**Data provided:**
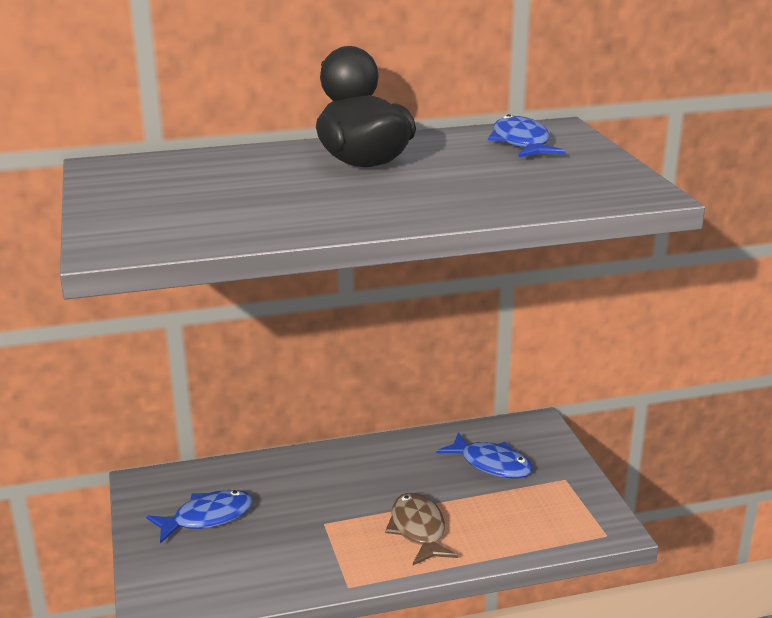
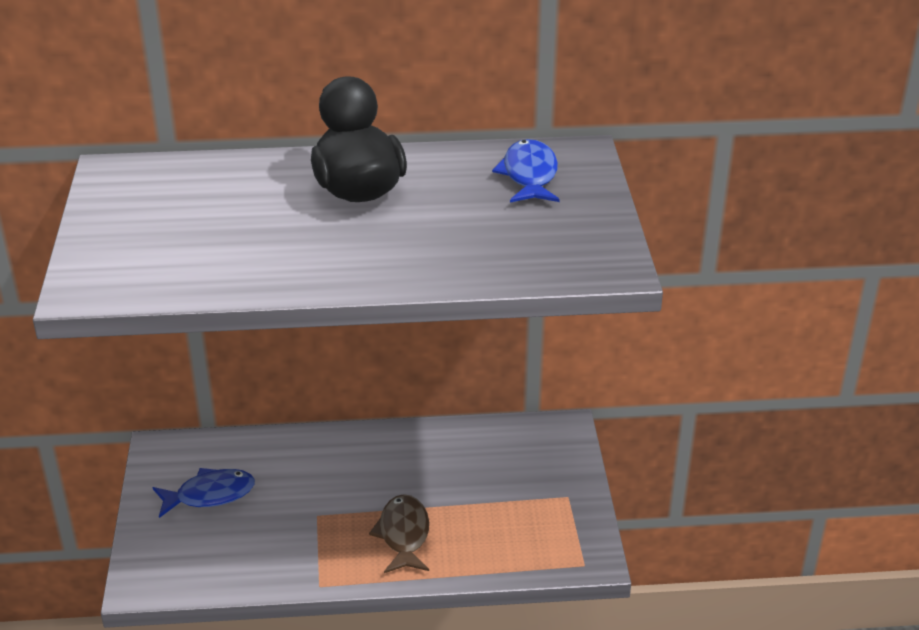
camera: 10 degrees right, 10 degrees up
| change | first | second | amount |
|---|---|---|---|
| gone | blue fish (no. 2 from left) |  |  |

**Work item:** Reproduce the material exactly; omit the pictures.

**Response to this exercise:**
camera: 10 degrees right, 10 degrees up
| change | first | second | amount |
|---|---|---|---|
| gone | blue fish (no. 2 from left) |  |  |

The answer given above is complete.